**Assigned task:**
Retype the data exactly, skipping any picture in it.

**Data:**
+++

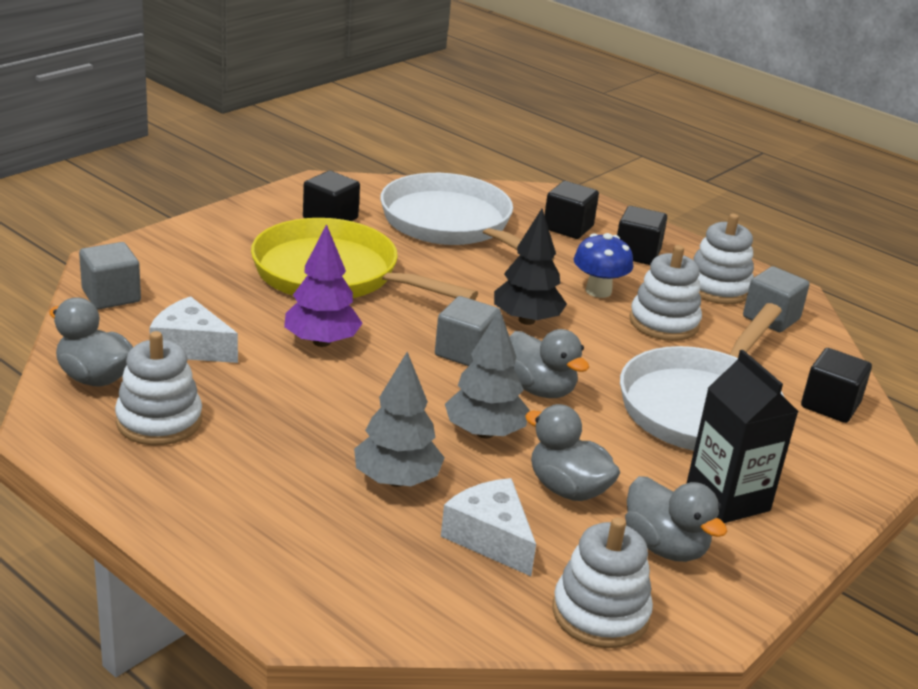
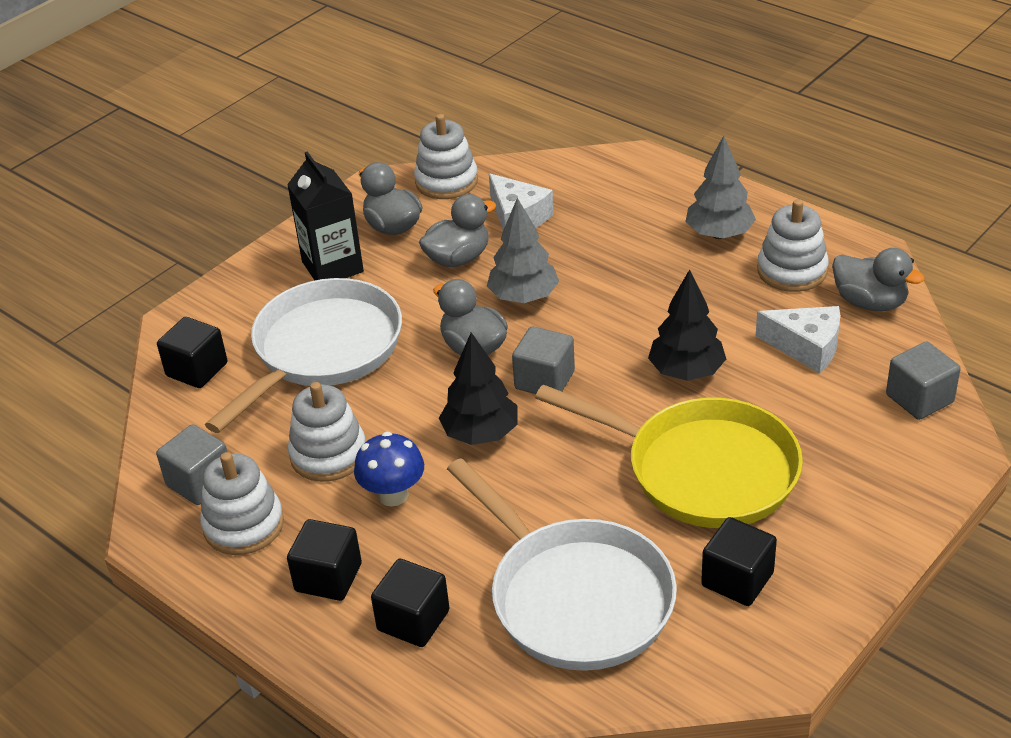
camera: 175 degrees left, 10 degrees up
(321, 342) = (686, 372): purple tree -> black tree
(396, 480) = (590, 248): grey tree -> grey tree (719, 234)
(567, 489) = (458, 258): grey duck -> grey duck turned 75 degrees counterclockwise

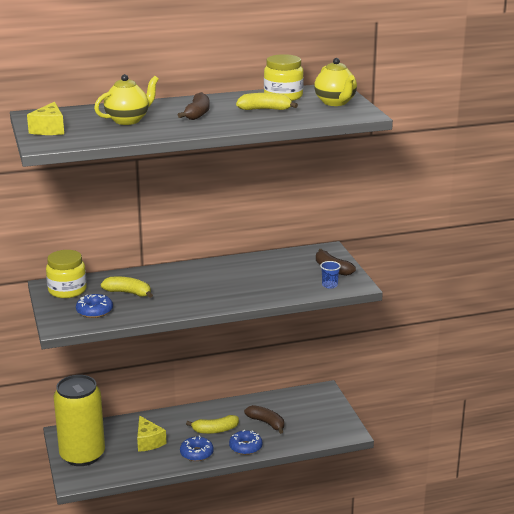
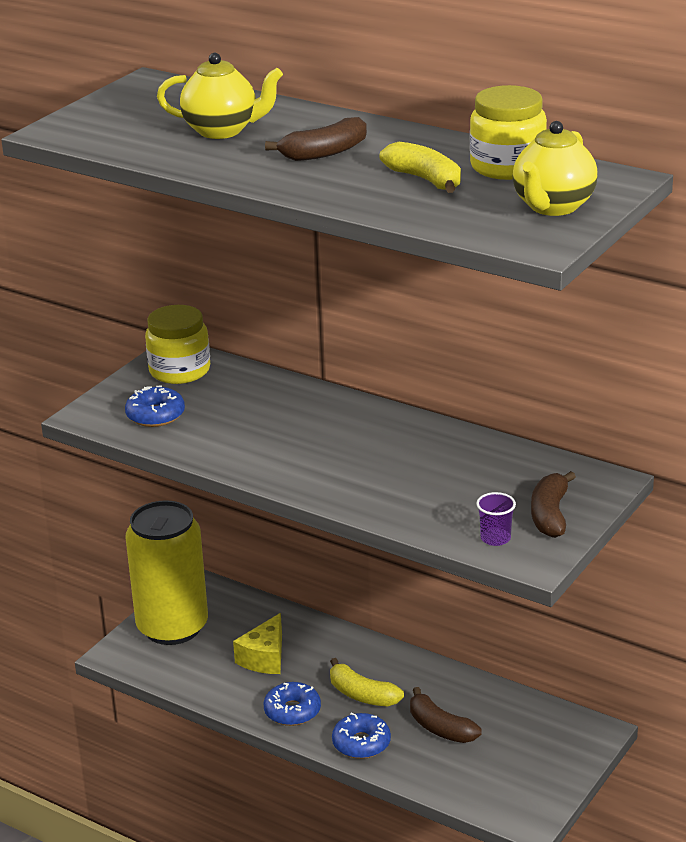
camera: 50 degrees right, 5 degrees up
(49, 129) = (111, 111): yellow cheese -> none
(128, 293) = (234, 410): yellow banana -> none
(266, 423) = (440, 728): brown banana -> brown banana turned 135 degrees clockwise
(329, 285) = (495, 538): blue cup -> purple cup

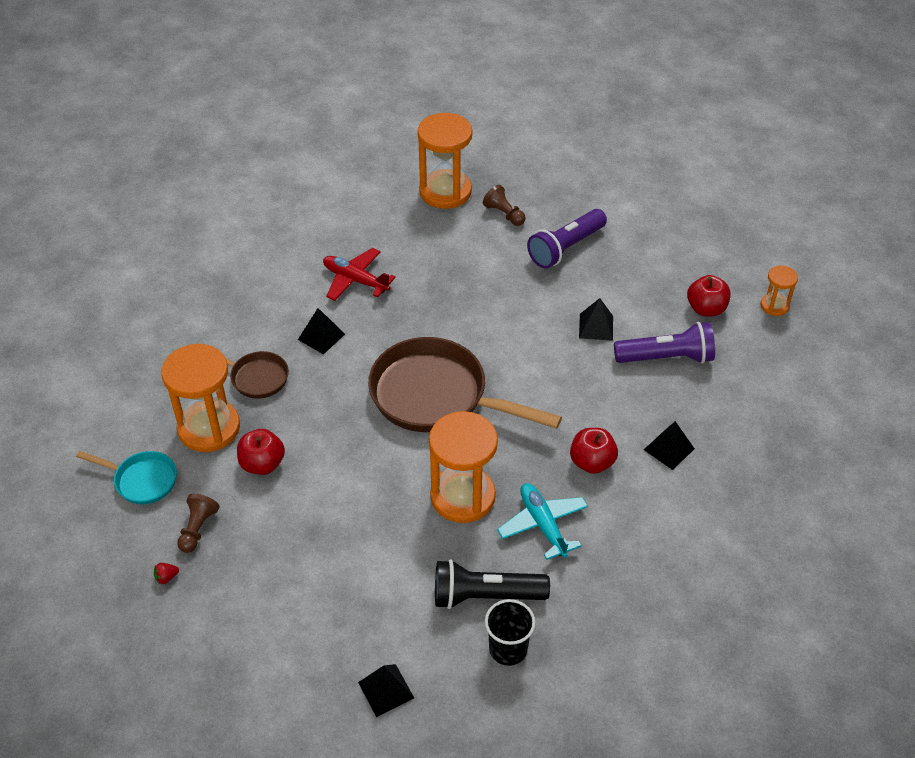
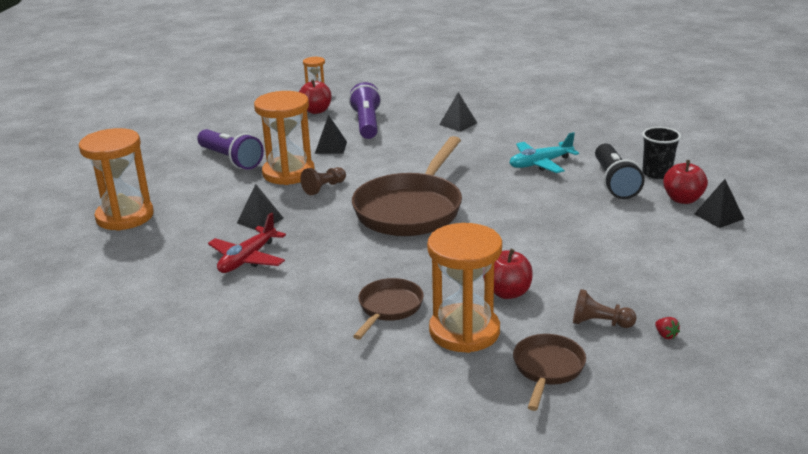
camera: 90 degrees left, 20 degrees down
(142, 480) = (547, 369): turquoise pan -> brown pan
(321, 336) = (330, 273): black pyramid -> black pyramid (260, 220)
(462, 496) = (521, 194): orange hourglass -> orange hourglass (288, 173)
(504, 214) = (173, 187): brown pawn -> brown pawn (324, 188)
(592, 462) = (475, 148): red apple -> red apple (682, 199)

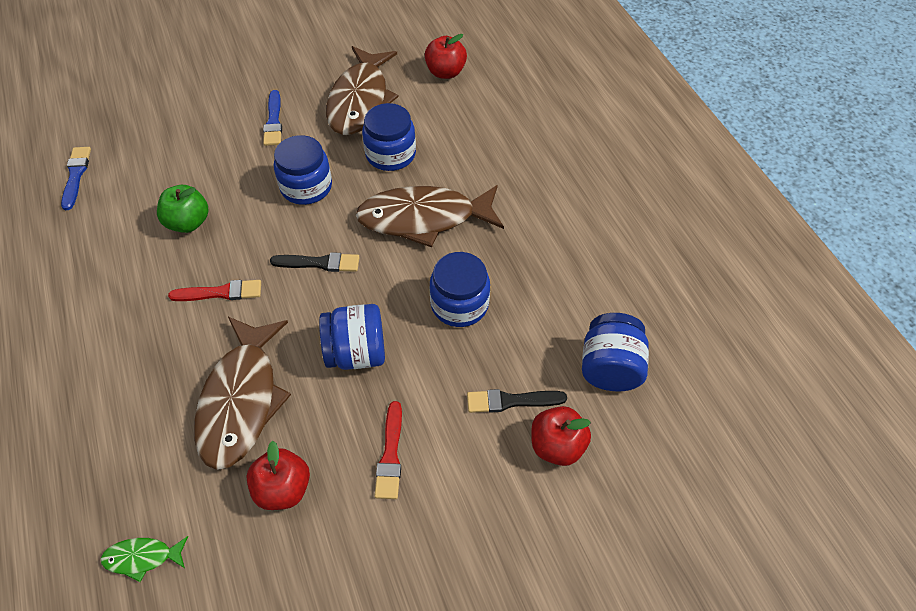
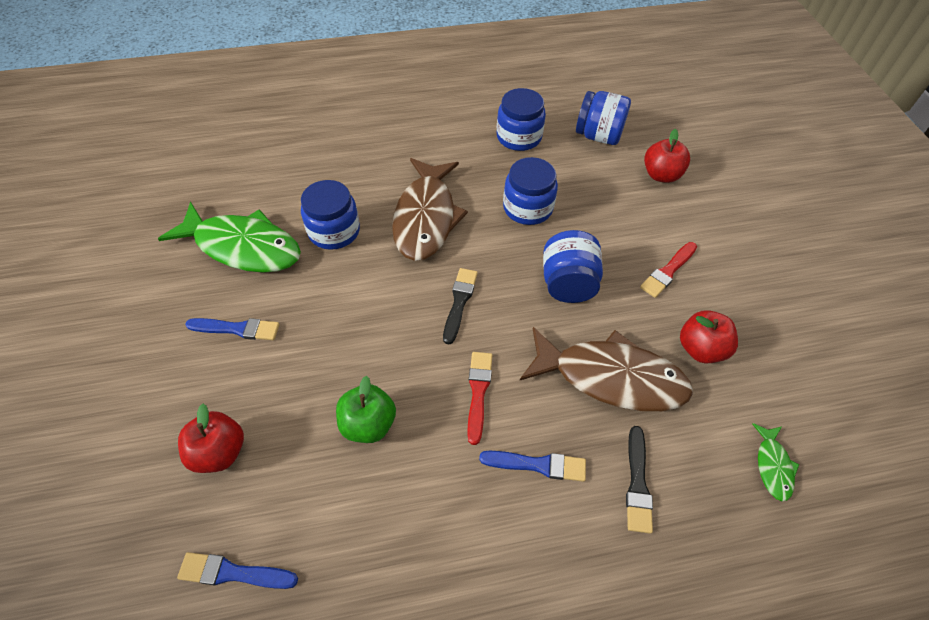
camera: 80 degrees left, 0 degrees up
(149, 346) = (538, 465): none -> blue brush
(306, 187) = (353, 305): blue jar -> blue jar (519, 137)
(360, 100) = (243, 247): brown fish -> green fish
(390, 455) = (668, 271): red brush -> red brush turned 120 degrees clockwise
(445, 72) = (237, 175): red apple -> red apple (220, 452)
(511, 401) = (623, 192): black brush -> black brush (637, 483)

+++

**Final answer:**
camera: 175 degrees left, 10 degrees up
(321, 342) = (686, 372): purple tree -> black tree
(396, 480) = (590, 248): grey tree -> grey tree (719, 234)
(567, 489) = (458, 258): grey duck -> grey duck turned 75 degrees counterclockwise

camera: 50 degrees right, 5 degrees up
(49, 129) = (111, 111): yellow cheese -> none
(128, 293) = (234, 410): yellow banana -> none
(266, 423) = (440, 728): brown banana -> brown banana turned 135 degrees clockwise
(329, 285) = (495, 538): blue cup -> purple cup

camera: 90 degrees left, 20 degrees down
(142, 480) = (547, 369): turquoise pan -> brown pan
(321, 336) = (330, 273): black pyramid -> black pyramid (260, 220)
(462, 496) = (521, 194): orange hourglass -> orange hourglass (288, 173)
(504, 214) = (173, 187): brown pawn -> brown pawn (324, 188)
(592, 462) = (475, 148): red apple -> red apple (682, 199)

camera: 80 degrees left, 0 degrees up
(149, 346) = (538, 465): none -> blue brush
(306, 187) = (353, 305): blue jar -> blue jar (519, 137)
(360, 100) = (243, 247): brown fish -> green fish
(390, 455) = (668, 271): red brush -> red brush turned 120 degrees clockwise
(445, 72) = (237, 175): red apple -> red apple (220, 452)
(511, 401) = (623, 192): black brush -> black brush (637, 483)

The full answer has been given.